▶ REQUIREMENT: Return, word for word, only the lines of the data below that lie between the line with "vugofapa (orange) [214,263]" and the line with "camera: 90 degrees left, 20 degrees down", those two lines included.

[Scene edit records]
-- -- --

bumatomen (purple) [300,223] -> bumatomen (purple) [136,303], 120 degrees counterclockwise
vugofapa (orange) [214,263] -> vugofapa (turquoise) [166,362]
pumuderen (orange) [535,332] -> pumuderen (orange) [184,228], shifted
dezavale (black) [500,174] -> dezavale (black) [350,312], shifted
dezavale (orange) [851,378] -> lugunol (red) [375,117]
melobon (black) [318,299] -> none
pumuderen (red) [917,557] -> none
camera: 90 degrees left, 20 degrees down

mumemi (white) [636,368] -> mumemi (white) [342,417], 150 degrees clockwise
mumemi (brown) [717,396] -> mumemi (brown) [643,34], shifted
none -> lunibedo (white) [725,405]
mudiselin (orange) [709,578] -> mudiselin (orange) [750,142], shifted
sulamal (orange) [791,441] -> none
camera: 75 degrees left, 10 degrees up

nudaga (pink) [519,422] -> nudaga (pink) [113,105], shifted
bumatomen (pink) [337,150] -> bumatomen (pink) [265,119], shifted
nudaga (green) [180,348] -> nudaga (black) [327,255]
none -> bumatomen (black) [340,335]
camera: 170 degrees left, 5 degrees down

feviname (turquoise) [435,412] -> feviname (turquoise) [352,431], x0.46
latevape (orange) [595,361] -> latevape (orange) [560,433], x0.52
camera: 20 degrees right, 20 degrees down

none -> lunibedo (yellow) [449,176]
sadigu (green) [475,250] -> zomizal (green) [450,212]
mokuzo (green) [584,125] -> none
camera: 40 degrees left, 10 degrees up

-- -- --

▶ ANSWER TO THIS TASK:
vugofapa (orange) [214,263] -> vugofapa (turquoise) [166,362]
pumuderen (orange) [535,332] -> pumuderen (orange) [184,228], shifted
dezavale (black) [500,174] -> dezavale (black) [350,312], shifted
dezavale (orange) [851,378] -> lugunol (red) [375,117]
melobon (black) [318,299] -> none
pumuderen (red) [917,557] -> none
camera: 90 degrees left, 20 degrees down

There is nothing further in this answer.